[Data for analysis — start]

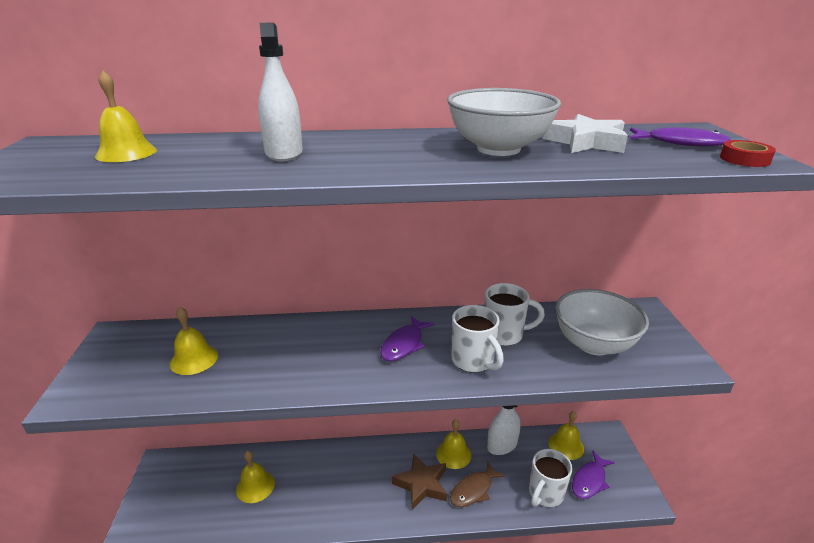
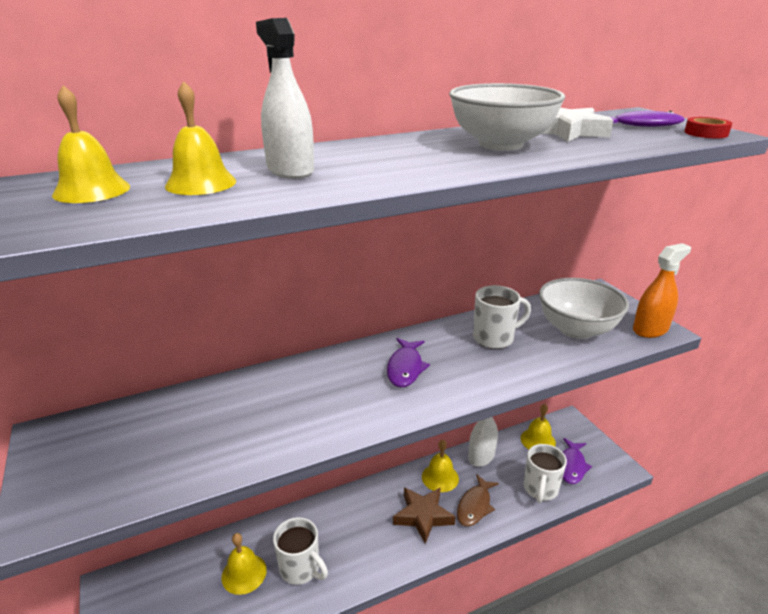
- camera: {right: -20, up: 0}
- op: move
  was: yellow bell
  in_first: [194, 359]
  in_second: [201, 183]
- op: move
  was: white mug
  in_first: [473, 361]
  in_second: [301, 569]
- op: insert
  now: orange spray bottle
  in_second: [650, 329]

[Data for analysis — finish]

▶ _Work order_: Transcribe all of the data above exactly; no picture belongs in the copy.

▶ _Result of this task_:
- camera: {right: -20, up: 0}
- op: move
  was: yellow bell
  in_first: [194, 359]
  in_second: [201, 183]
- op: move
  was: white mug
  in_first: [473, 361]
  in_second: [301, 569]
- op: insert
  now: orange spray bottle
  in_second: [650, 329]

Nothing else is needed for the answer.